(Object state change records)
-------------------------

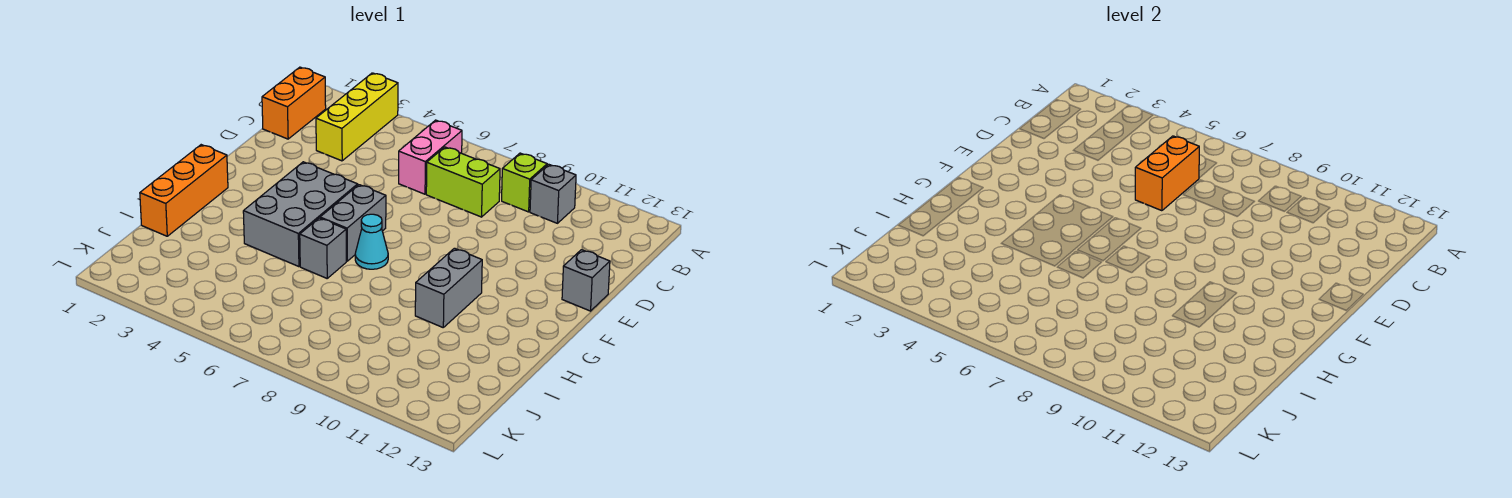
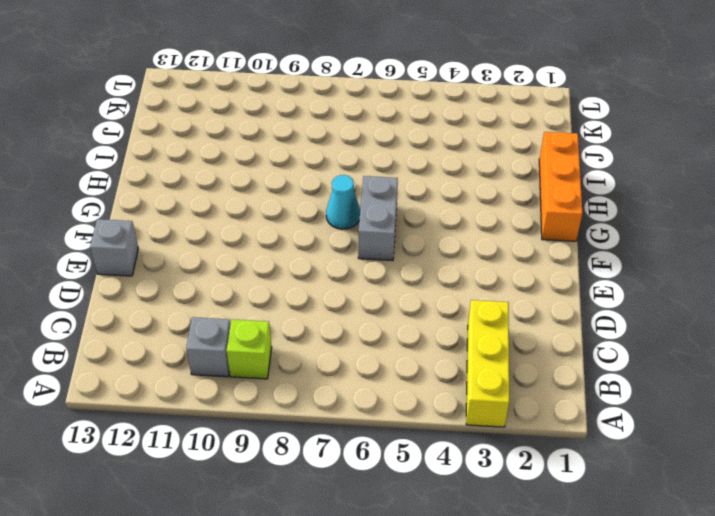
none -> orange brick B1:C1 level 1
none -> pink brick B6:C6 level 1
none -> lime brick C7:C8 level 1

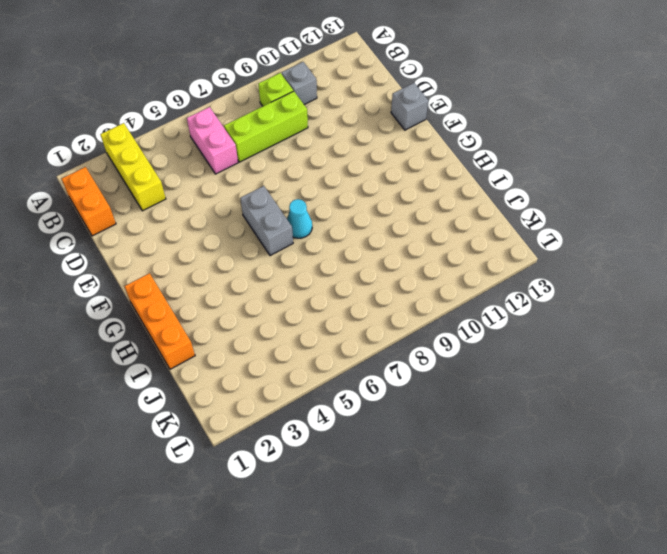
lime brick C7:C9 level 1 -> lime brick C7:C8 level 1
none -> grey brick F4:H5 level 1
none -> grey brick G10:H10 level 1
none -> grey brick H6 level 1

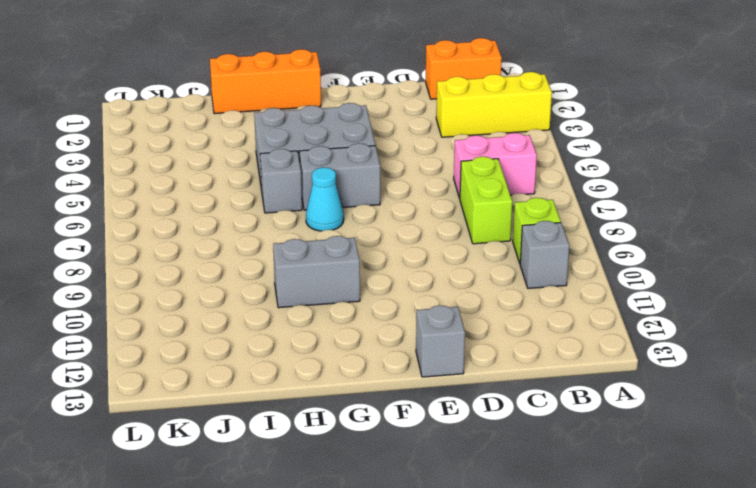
none -> orange brick C6:D6 level 2

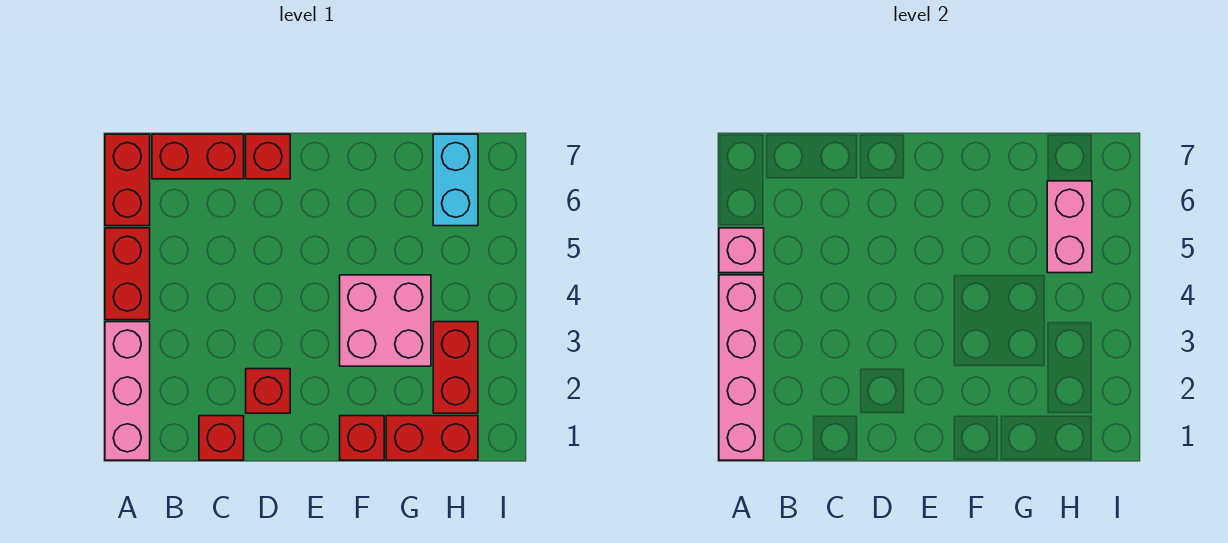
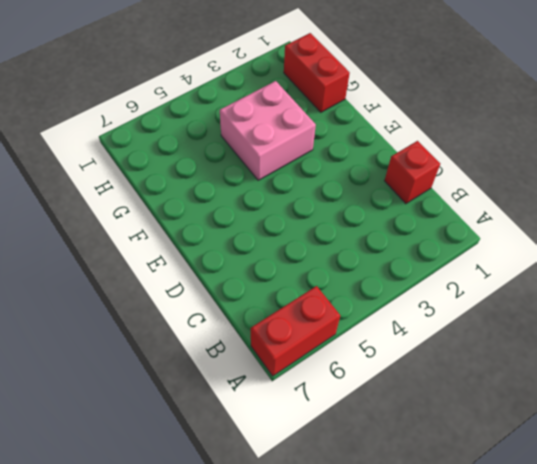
none -> pink brick A1:A3 level 1
none -> red brick A4:A5 level 1
none -> red brick B7:C7 level 1

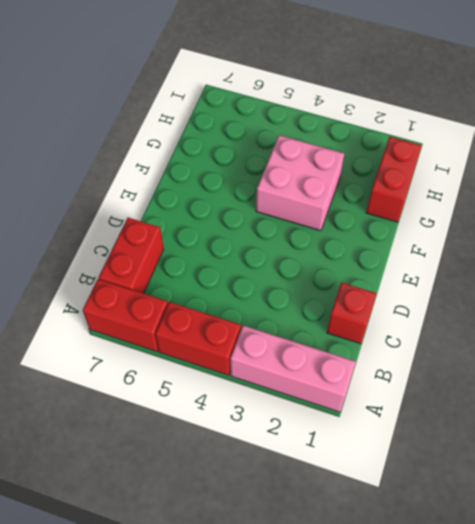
none -> red brick D2 level 1
none -> red brick D7 level 1
none -> red brick F1 level 1

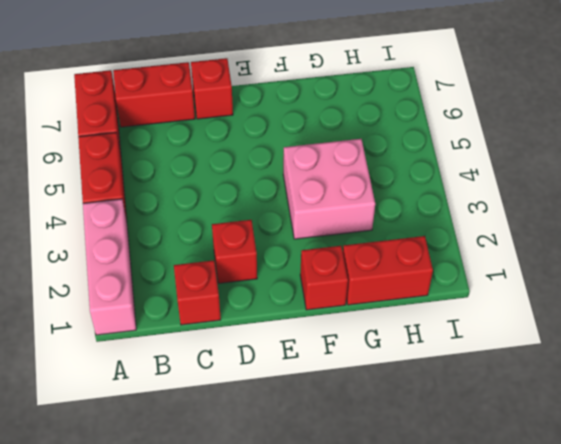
none -> red brick H2:H3 level 1
none -> cyan brick H6:H7 level 1
none -> pink brick A1:A4 level 2

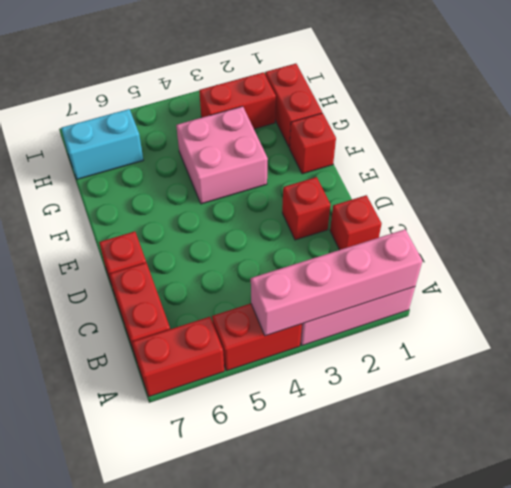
none -> pink brick A5 level 2
none -> pink brick H5:H6 level 2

-------------------------

= What is required =
Without the pictures, transcribe exactly the lines above from the one containing "none -> grey brick H6 level 1" through the last.

= Answer to this problem =
none -> grey brick H6 level 1

none -> orange brick C6:D6 level 2

none -> pink brick A1:A3 level 1
none -> red brick A4:A5 level 1
none -> red brick B7:C7 level 1

none -> red brick D2 level 1
none -> red brick D7 level 1
none -> red brick F1 level 1

none -> red brick H2:H3 level 1
none -> cyan brick H6:H7 level 1
none -> pink brick A1:A4 level 2

none -> pink brick A5 level 2
none -> pink brick H5:H6 level 2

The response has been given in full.